Records for this exercise below:

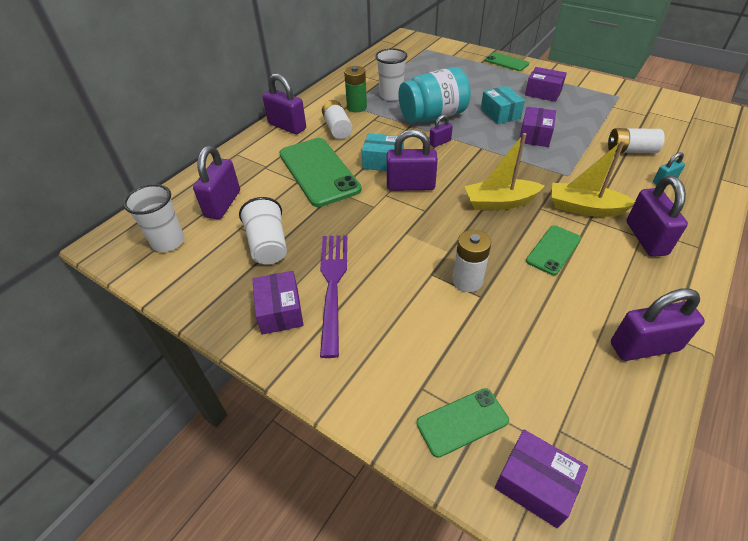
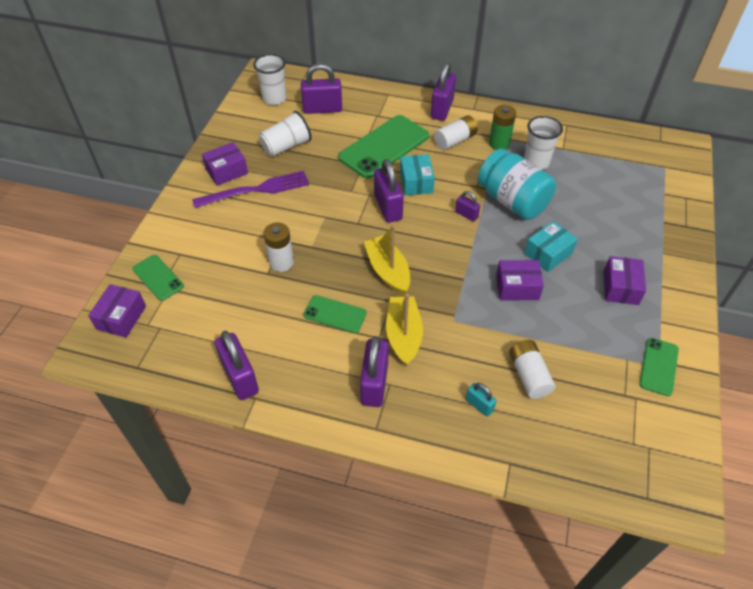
camera: 70 degrees right, 5 degrees up
(506, 62) = (680, 245): green phone -> green phone (658, 366)
(646, 238) = (374, 384): purple padlock -> purple padlock turned 60 degrees counterclockwise

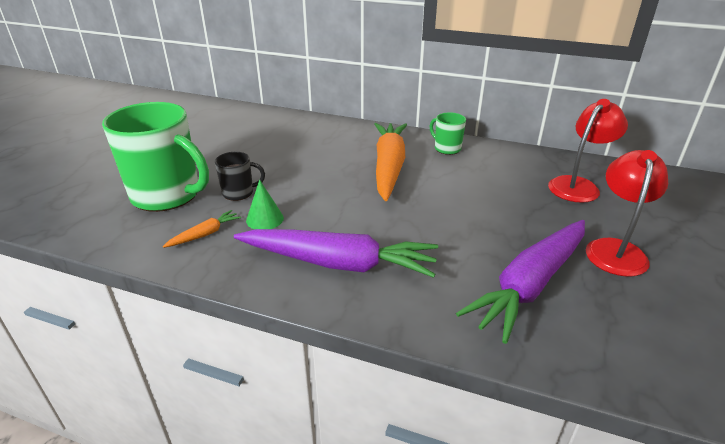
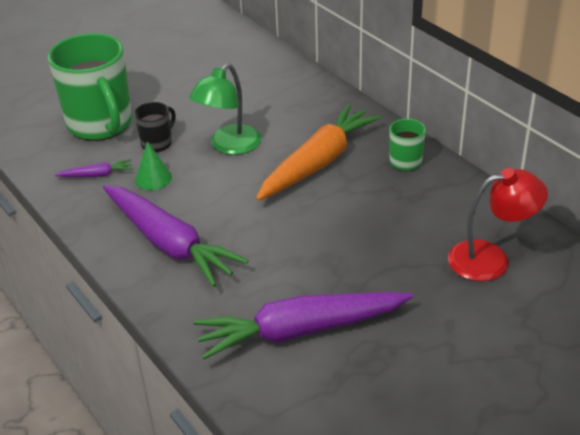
camera: 35 degrees right, 5 degrees up
(204, 234) = (96, 175): orange carrot -> purple carrot
(239, 193) = (157, 143): black mug -> black mug turned 75 degrees counterclockwise
(306, 177) = (229, 146): none -> green lamp
(615, 249) = (427, 337): red lamp -> none

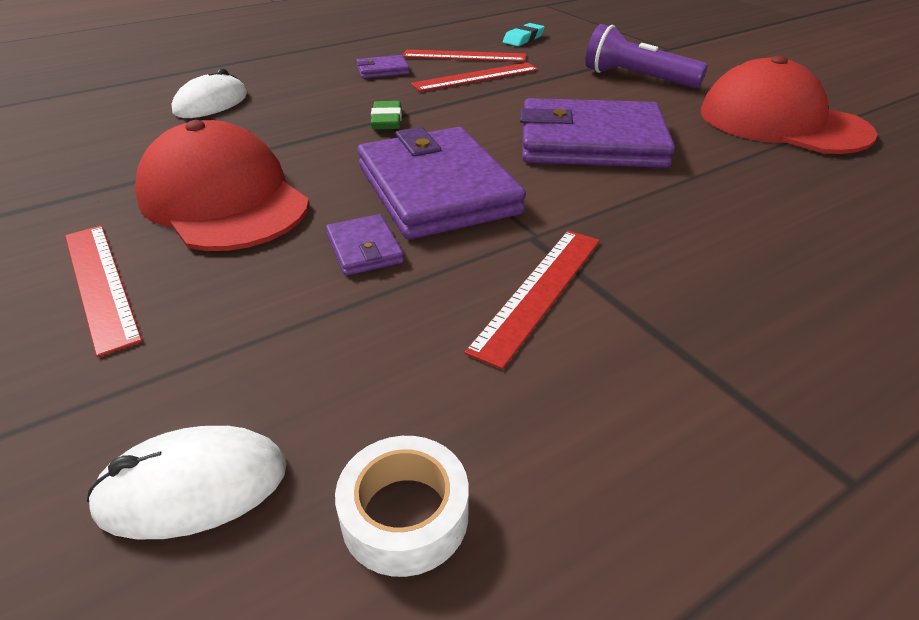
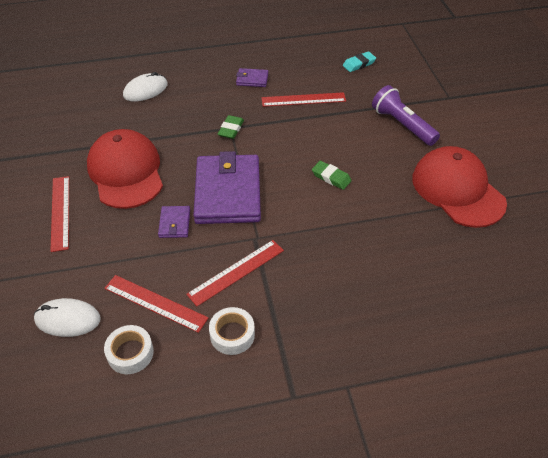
camera: 20 degrees right, 10 degrees up
(464, 56) = (309, 75): red ruler -> red ruler (155, 303)
(591, 142) = (331, 177): purple wallet -> green eraser
(618, 399) = (232, 334): none -> white tape

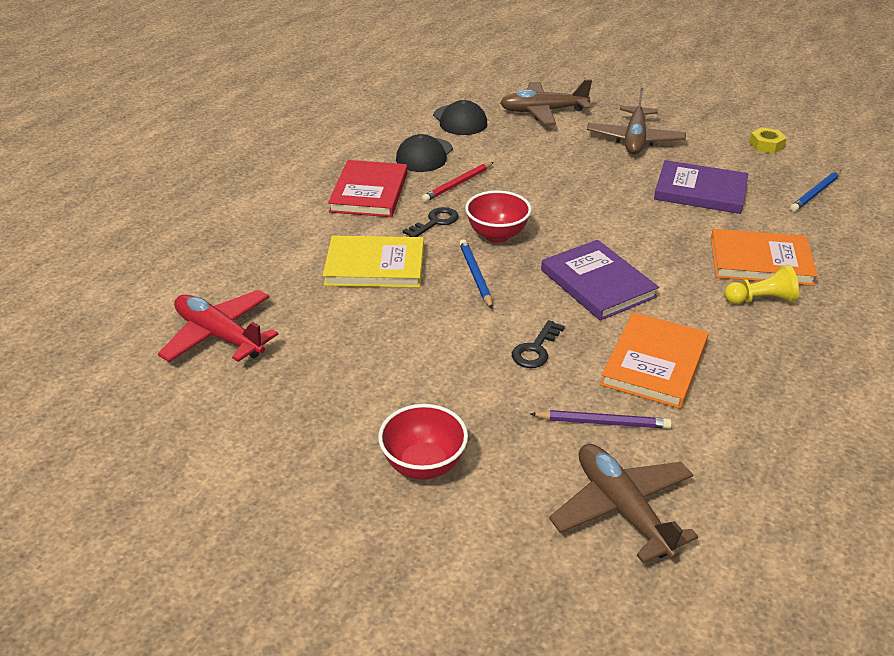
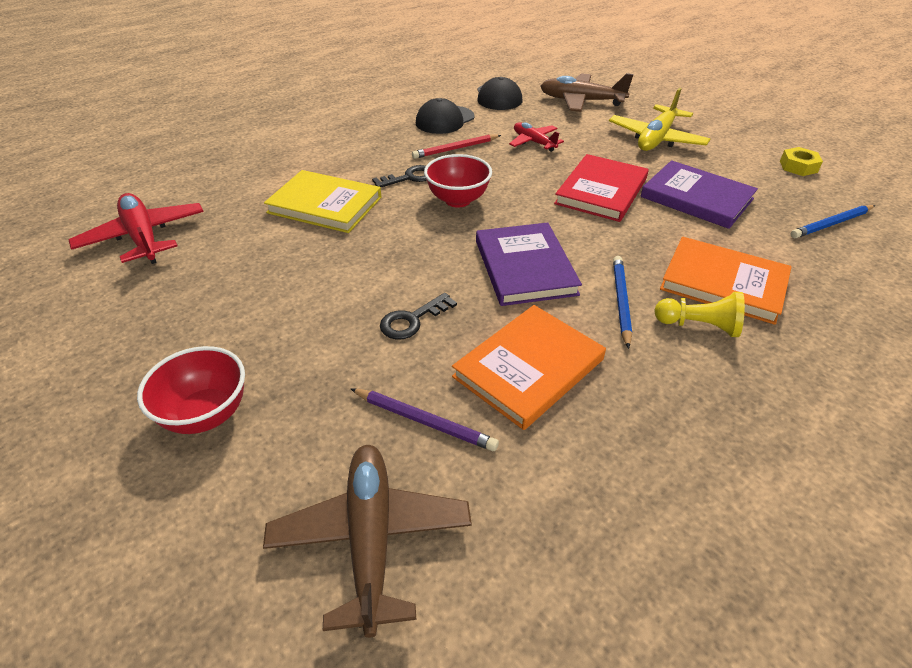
camera: 20 degrees right, 5 degrees up
(369, 192) = (372, 142): red book -> red book (601, 191)
(475, 275) = (409, 233): blue pencil -> blue pencil (621, 301)
(527, 163) = (534, 142): none -> red plane
(634, 139) = (656, 139): brown plane -> yellow plane

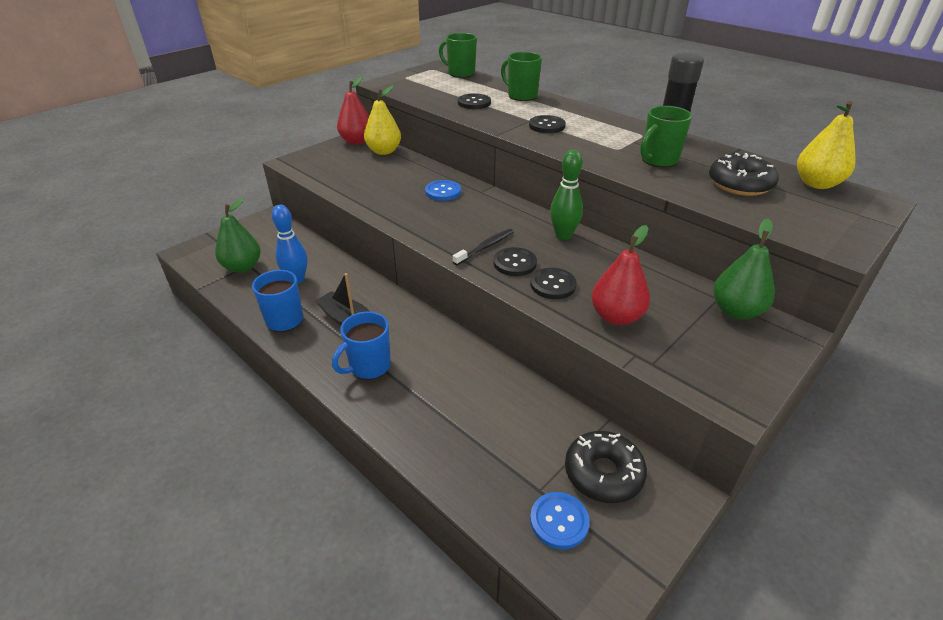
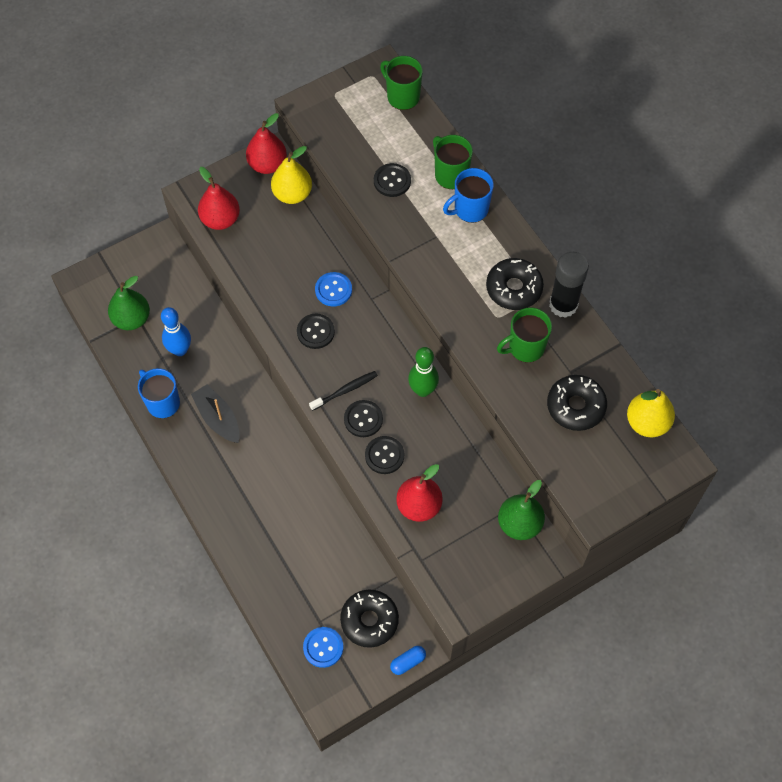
camera: 15 degrees right, 25 degrees up
(322, 170) = (220, 219): none -> red pear
(369, 366) = (225, 476): blue mug -> blue mug (470, 209)
(547, 126) = (448, 253): black button -> black button (315, 332)
(619, 134) = (514, 288): none -> black donut
(679, 511) = (408, 662): none -> blue capsule

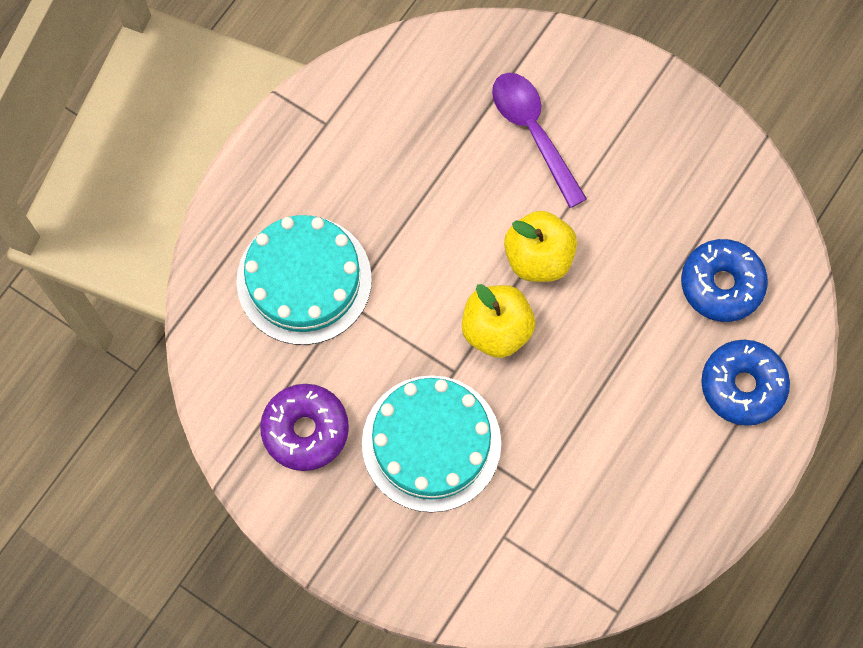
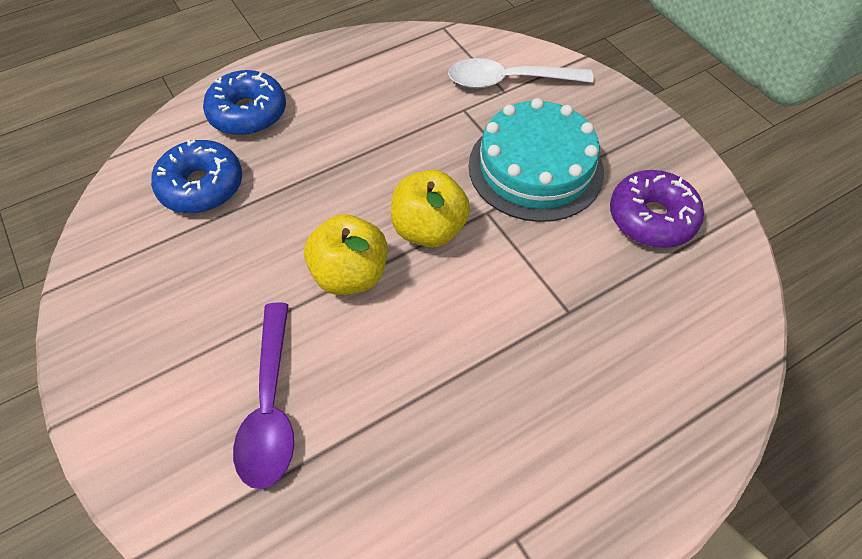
camera: 155 degrees left, 15 degrees down
(304, 280) = (610, 353): turquoise cake -> none
(506, 553) = (508, 81): none -> white spoon

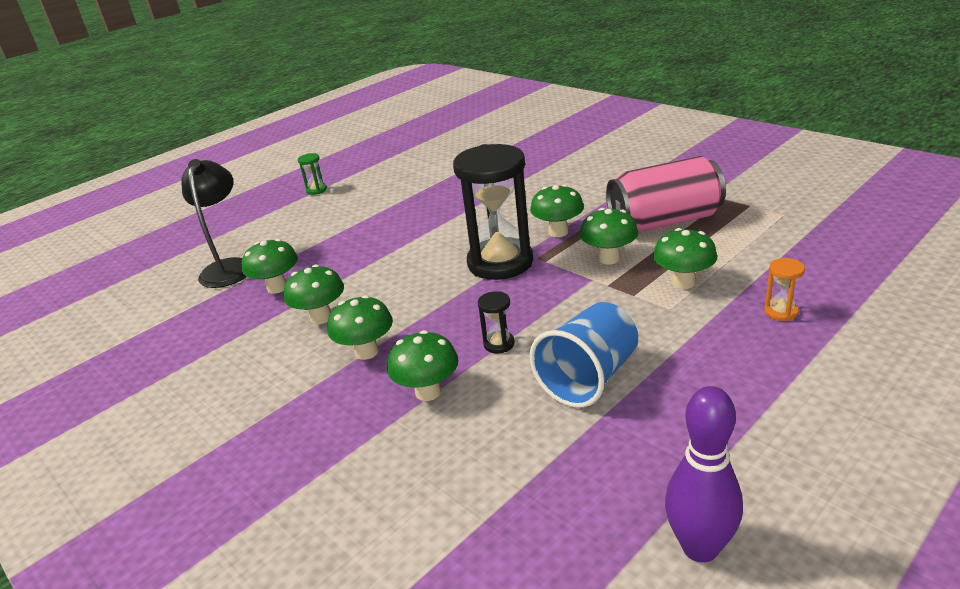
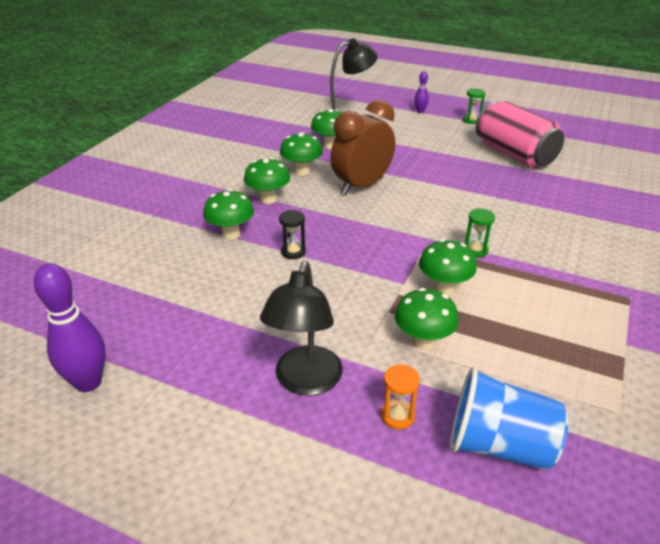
camera: 65 degrees right, 5 degrees up
(261, 215) = (420, 111): none -> purple bowling pin
(393, 278) = (361, 186): none -> brown clock
(500, 262) = (407, 229): black hourglass -> none
(558, 232) = (475, 250): green mushroom -> green hourglass
(588, 378) = (261, 303): blue cup -> blue cup (499, 445)
(664, 221) = (538, 314): pink can -> pink can (514, 154)
(728, 360) = (305, 382): none -> black lamp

End of Records for this exercise.

• **Problem description**:
An exact copy of all the data above is required; omit any pictures.

• **Response to the exercise**:
camera: 70 degrees right, 5 degrees up
(506, 62) = (680, 245): green phone -> green phone (658, 366)
(646, 238) = (374, 384): purple padlock -> purple padlock turned 60 degrees counterclockwise

camera: 35 degrees right, 5 degrees up
(204, 234) = (96, 175): orange carrot -> purple carrot
(239, 193) = (157, 143): black mug -> black mug turned 75 degrees counterclockwise
(306, 177) = (229, 146): none -> green lamp
(615, 249) = (427, 337): red lamp -> none

camera: 20 degrees right, 10 degrees up
(464, 56) = (309, 75): red ruler -> red ruler (155, 303)
(591, 142) = (331, 177): purple wallet -> green eraser
(618, 399) = (232, 334): none -> white tape

camera: 20 degrees right, 5 degrees up
(369, 192) = (372, 142): red book -> red book (601, 191)
(475, 275) = (409, 233): blue pencil -> blue pencil (621, 301)
(527, 163) = (534, 142): none -> red plane
(634, 139) = (656, 139): brown plane -> yellow plane

camera: 15 degrees right, 25 degrees up
(322, 170) = (220, 219): none -> red pear
(369, 366) = (225, 476): blue mug -> blue mug (470, 209)
(547, 126) = (448, 253): black button -> black button (315, 332)
(619, 134) = (514, 288): none -> black donut
(679, 511) = (408, 662): none -> blue capsule

camera: 155 degrees left, 15 degrees down
(304, 280) = (610, 353): turquoise cake -> none
(506, 553) = (508, 81): none -> white spoon

camera: 65 degrees right, 5 degrees up
(261, 215) = (420, 111): none -> purple bowling pin
(393, 278) = (361, 186): none -> brown clock
(500, 262) = (407, 229): black hourglass -> none
(558, 232) = (475, 250): green mushroom -> green hourglass
(588, 378) = (261, 303): blue cup -> blue cup (499, 445)
(664, 221) = (538, 314): pink can -> pink can (514, 154)
(728, 360) = (305, 382): none -> black lamp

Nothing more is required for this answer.